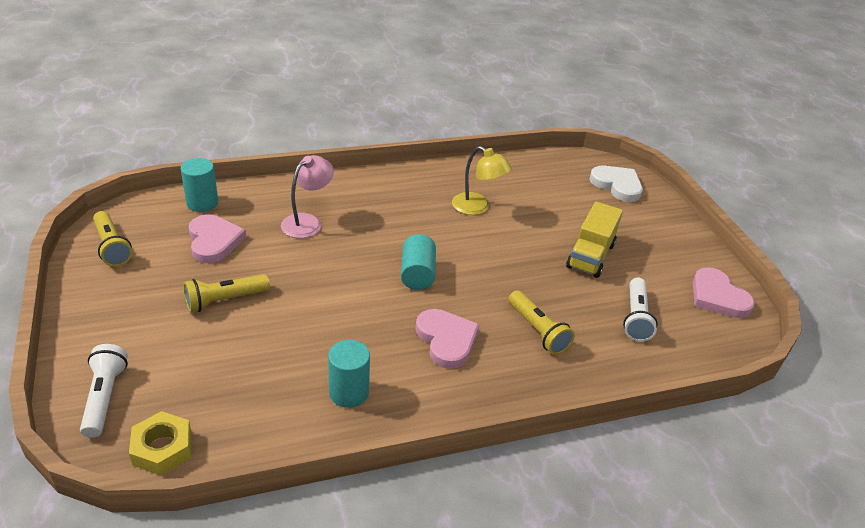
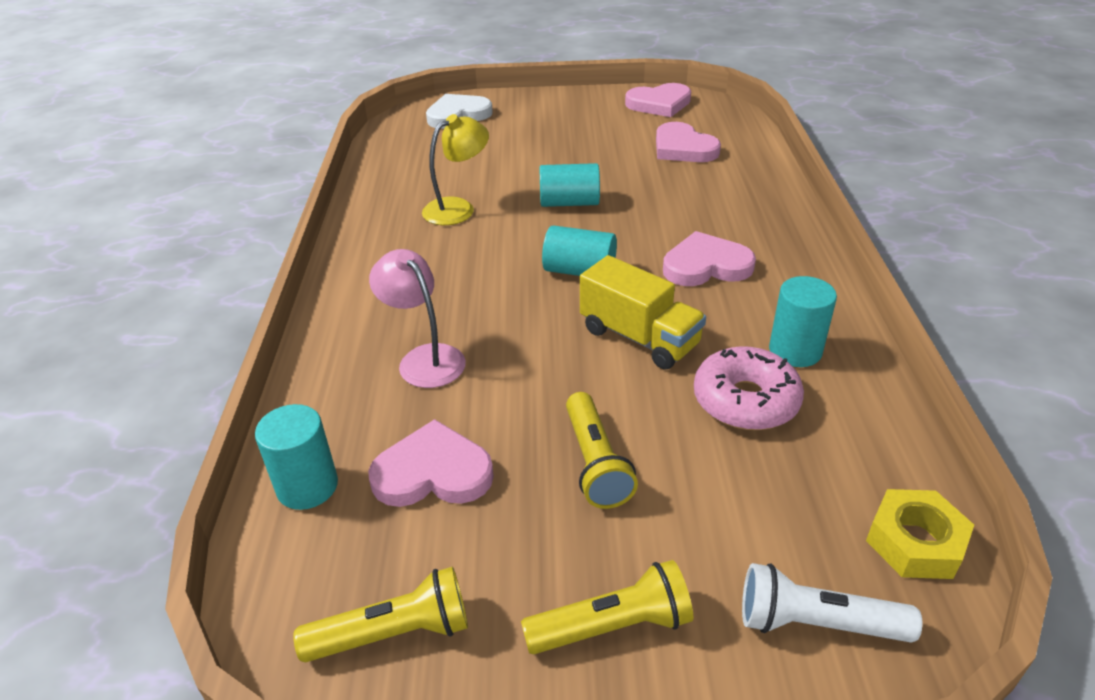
camera: 70 degrees left, 0 degrees up
(288, 365) = (745, 401): none -> pink donut
(508, 259) = (569, 203): none -> turquoise cylinder
(537, 331) = (696, 205): yellow flashlight -> yellow flashlight (612, 626)
(590, 256) = (578, 153): yellow truck -> yellow truck (639, 337)
(635, 318) = (683, 148): white flashlight -> pink heart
# # # # # # #
* WORK INSTRUCTION
From the first line above to the last, copy the records exactly but omit the pictures.

* EXERCISE RESULT
camera: 70 degrees left, 0 degrees up
(288, 365) = (745, 401): none -> pink donut
(508, 259) = (569, 203): none -> turquoise cylinder
(537, 331) = (696, 205): yellow flashlight -> yellow flashlight (612, 626)
(590, 256) = (578, 153): yellow truck -> yellow truck (639, 337)
(635, 318) = (683, 148): white flashlight -> pink heart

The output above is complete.